#### Source information ####

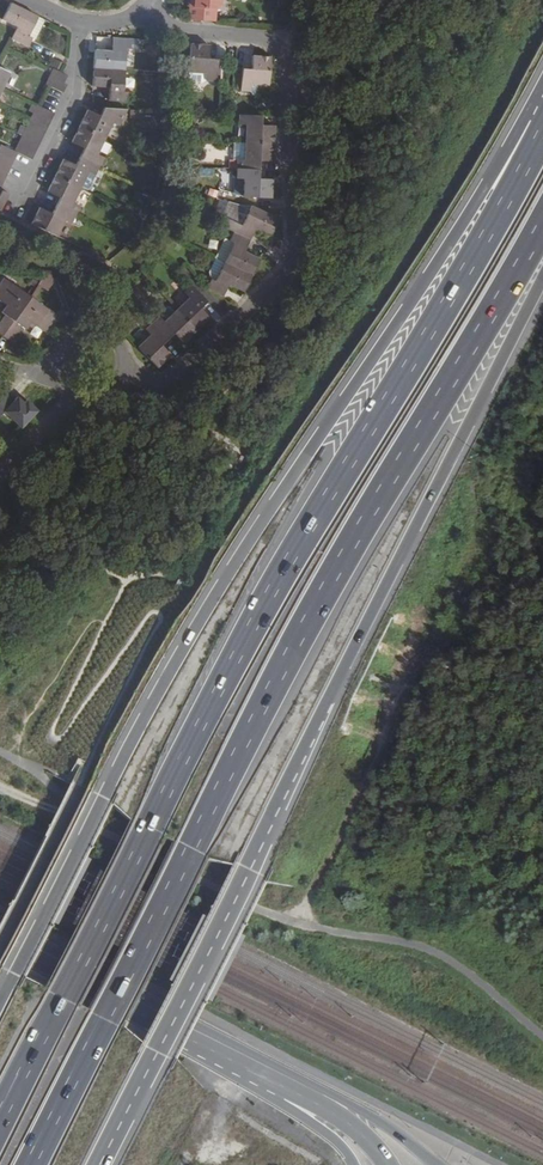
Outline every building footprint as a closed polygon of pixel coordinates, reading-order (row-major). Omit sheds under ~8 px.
[(216,21),(216,7),(221,8),(222,2),(222,0),(188,0),(186,19),(189,19),(216,21)] [(28,48),(32,40),(29,38),(38,18),(10,5),(2,21),(17,28),(11,40),(28,48)] [(36,41),(46,22),(38,18),(29,38),(32,40),(36,41)] [(95,51),(94,69),(125,71),(126,50),(131,51),(132,40),(113,39),(112,52),(95,51)] [(208,63),(209,46),(191,45),(189,74),(207,74),(206,82),(216,82),(217,64),(208,63)] [(251,85),(268,86),(270,58),(253,57),(252,73),(242,73),(241,91),(251,92),(251,85)] [(55,61),(52,67),(60,71),(63,65),(55,61)] [(0,69),(0,89),(2,90),(10,74),(0,69)] [(125,71),(94,69),(92,88),(110,89),(109,102),(127,103),(128,93),(123,93),(125,71)] [(67,77),(61,74),(54,70),(47,86),(62,94),(67,84),(64,83),(67,77)] [(53,114),(37,107),(30,122),(45,130),(53,114)] [(102,119),(87,112),(79,128),(105,140),(113,124),(119,128),(128,110),(107,109),(102,119)] [(273,144),(274,126),(258,126),(258,116),(239,116),(239,126),(246,126),(245,143),(273,144)] [(45,130),(30,122),(23,138),(38,145),(45,130)] [(105,140),(79,128),(71,144),(86,152),(82,159),(100,168),(104,159),(98,156),(105,140)] [(38,145),(23,138),(15,153),(17,154),(30,161),(38,145)] [(238,161),(237,170),(256,171),(256,162),(272,163),(273,144),(245,143),(235,142),(234,161),(238,161)] [(17,154),(15,153),(1,146),(0,148),(0,188),(17,154)] [(100,168),(82,159),(78,168),(63,161),(55,176),(81,189),(89,174),(95,177),(100,168)] [(243,197),(271,199),(272,181),(255,180),(256,171),(237,170),(237,180),(244,180),(243,197)] [(81,189),(55,176),(47,193),(63,200),(59,208),(75,216),(79,208),(73,205),(81,189)] [(1,212),(9,196),(2,193),(0,197),(0,211),(1,212)] [(217,199),(207,221),(218,226),(222,217),(228,203),(217,199)] [(242,227),(250,207),(241,207),(228,203),(222,217),(242,227)] [(270,236),(278,220),(250,207),(242,227),(222,217),(218,226),(234,233),(251,241),(256,230),(270,236)] [(75,216),(59,208),(55,216),(39,209),(31,225),(57,238),(65,222),(71,225),(75,216)] [(225,263),(250,276),(258,260),(245,253),(251,241),(234,233),(230,242),(234,244),(225,263)] [(225,263),(216,259),(209,273),(211,281),(215,282),(225,263)] [(229,286),(242,292),(250,276),(225,263),(215,282),(211,281),(207,289),(223,297),(229,286)] [(53,280),(47,275),(38,288),(42,291),(44,292),(53,280)] [(2,338),(30,299),(4,280),(0,286),(0,303),(6,307),(2,315),(5,317),(0,325),(0,336),(2,338)] [(128,280),(124,284),(128,289),(132,285),(128,280)] [(195,331),(208,318),(198,307),(204,301),(191,287),(185,294),(189,299),(177,312),(195,331)] [(42,291),(38,288),(30,299),(34,302),(42,291)] [(30,299),(2,338),(10,344),(21,328),(25,332),(31,325),(45,335),(56,318),(34,302),(30,299)] [(159,318),(152,325),(165,338),(171,332),(182,343),(195,331),(177,312),(164,323),(159,318)] [(150,336),(137,349),(156,369),(169,356),(158,344),(165,338),(152,325),(145,331),(150,336)]
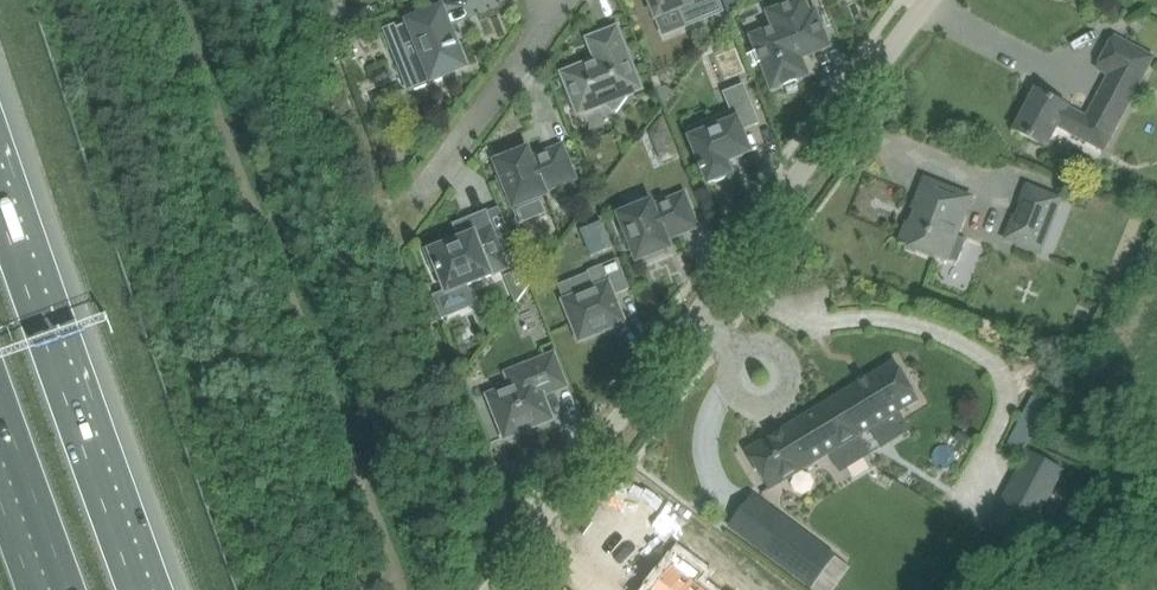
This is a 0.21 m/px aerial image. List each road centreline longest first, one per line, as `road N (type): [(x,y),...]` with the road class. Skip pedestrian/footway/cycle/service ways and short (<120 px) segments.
road 1 (residential): [(490,589),(917,0)]
road 2 (motorway): [(139,589),(0,215)]
road 3 (residential): [(548,0),(419,202)]
road 4 (motorway): [(0,399),(71,589)]

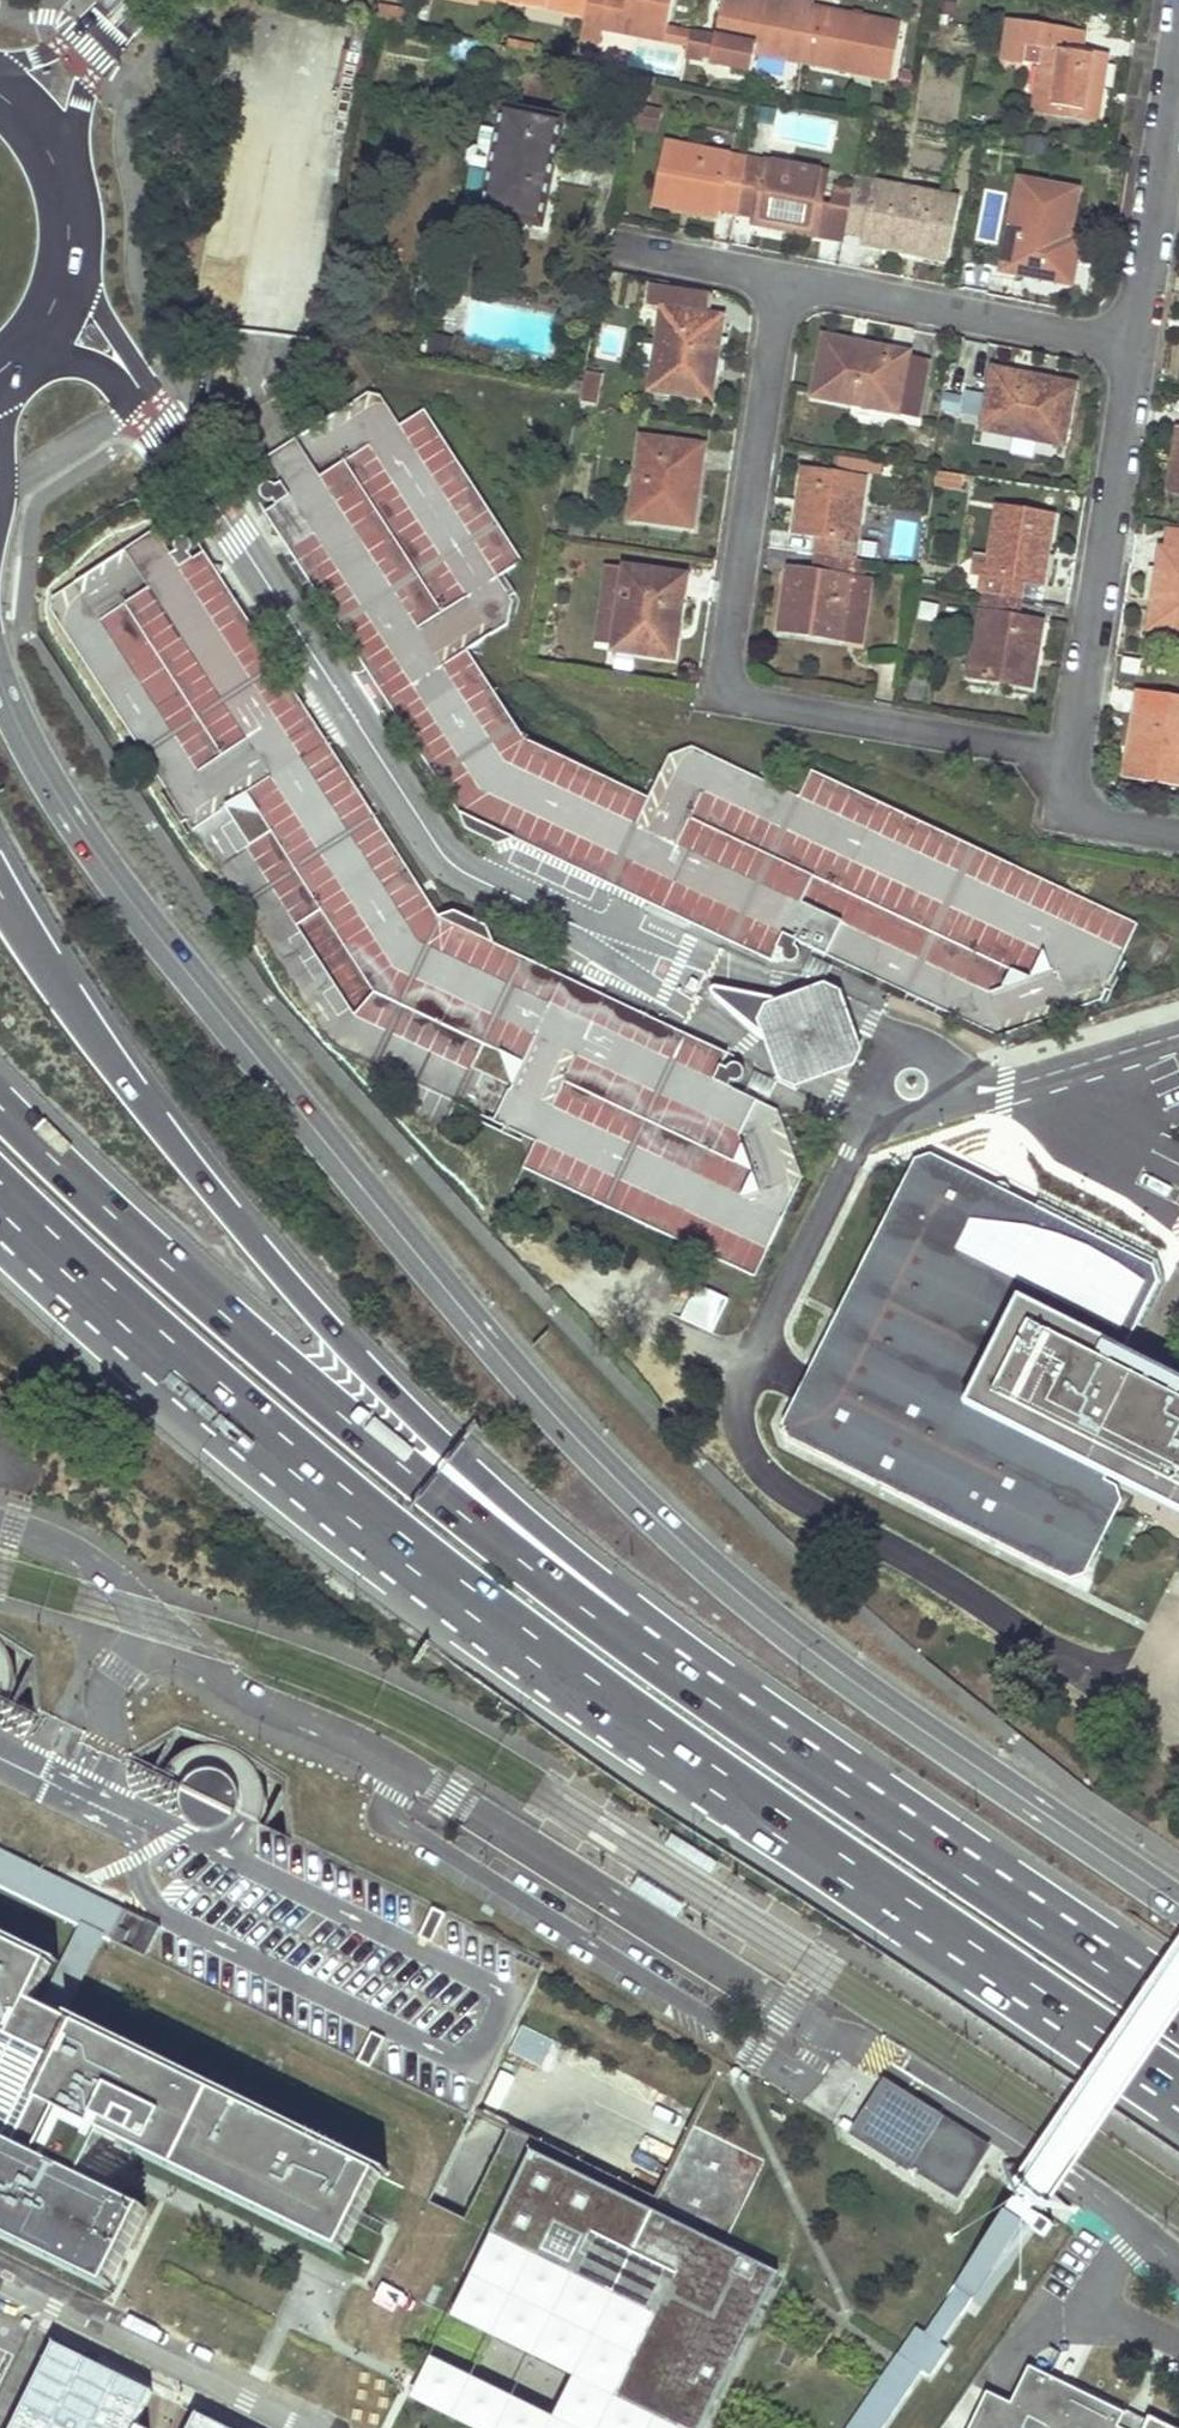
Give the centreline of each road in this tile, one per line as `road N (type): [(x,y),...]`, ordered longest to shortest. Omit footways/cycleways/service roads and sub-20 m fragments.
road 1 (secondary): [(0,677),(57,788),(121,876),(295,1098),(577,1429),(728,1576),(941,1740),(1178,1895)]
road 2 (unclassified): [(0,1525),(89,1562),(156,1630),(276,1710),(358,1742),(785,2011),(890,2056)]
road 3 (motorway): [(680,1667),(631,1605),(479,1478),(288,1283),(157,1122),(0,892)]
road 4 (motorway): [(347,1505),(585,1687),(1178,2099)]
road 5 (motorway): [(680,1667),(597,1622),(430,1493),(0,1108)]
road 6 (residential): [(783,278),(726,657),(729,688),(752,704),(1069,756)]
road 7 (motorway): [(1178,2007),(680,1667)]
road 8 (motorway): [(0,1189),(347,1505)]
road 9 (motorway): [(0,1235),(116,1334),(347,1505)]
road 10 (residential): [(1137,347),(1069,756)]
road 11 (residential): [(1137,347),(783,278)]
road 12 (residential): [(1178,76),(1137,347)]
road 13 (secondary): [(0,373),(44,329),(68,277),(74,220),(61,164)]
road 14 (residential): [(783,278),(629,249)]
road 15 (residential): [(1069,756),(1072,788),(1087,813),(1178,835)]
road 16 (tertiary): [(61,164),(95,40)]

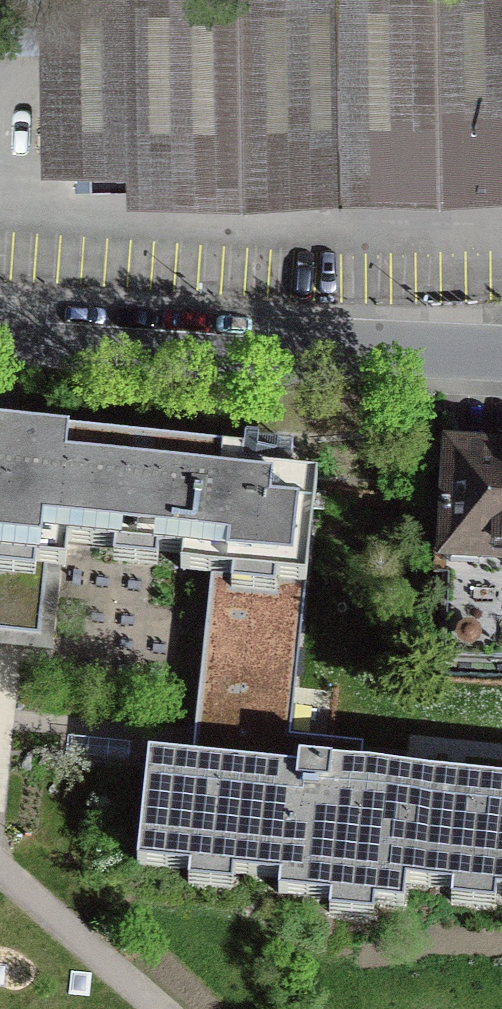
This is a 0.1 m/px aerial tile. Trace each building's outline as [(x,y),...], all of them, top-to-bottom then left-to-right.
[(141,156),(139,0),(49,0),(52,159),(141,156)] [(141,156),(142,182),(501,175),(501,0),(139,0),(141,156)] [(211,575),(306,585),(314,508),(316,489),(317,476),(243,469),(244,452),(0,427),(0,643),(7,644),(54,648),(57,606),(61,567),(66,569),(68,545),(182,557),(181,572),(211,575)] [(454,453),(442,630),(501,632),(501,455),(454,453)] [(326,490),(316,489),(314,508),(324,509),(326,490)] [(290,736),(306,585),(211,575),(196,725),(290,736)] [(290,736),(196,725),(193,759),(149,754),(137,863),(194,869),(196,853),(232,856),(230,872),(233,873),(280,878),(278,892),(335,898),(337,882),(373,886),(371,902),(403,906),(406,882),(457,887),(459,871),(494,875),(493,891),(501,892),(501,781),(361,766),(363,744),(290,736)]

####

• _The problem_
What this exercise asks for is every line of the data above with the word "each".

• _Answer section_
This is a 0.21 m/px aerial image. List each road centreline longest first, one per line, as `road N (type): [(x,y),...]` with the road class. Skip pedestrian/footway/cycle/service ways and short (<120 px) segments.
Give the centreline of each road in this tile, one per line as `road N (type): [(x,y),...]`, ordered longest to shortest. Omit footways/cycleways/service roads and sub-20 m fragments.
This is a 0.1 m/px aerial tile. Trace each building's outline as [(x,y),...], all of them, top-to-bottom then left-to-right.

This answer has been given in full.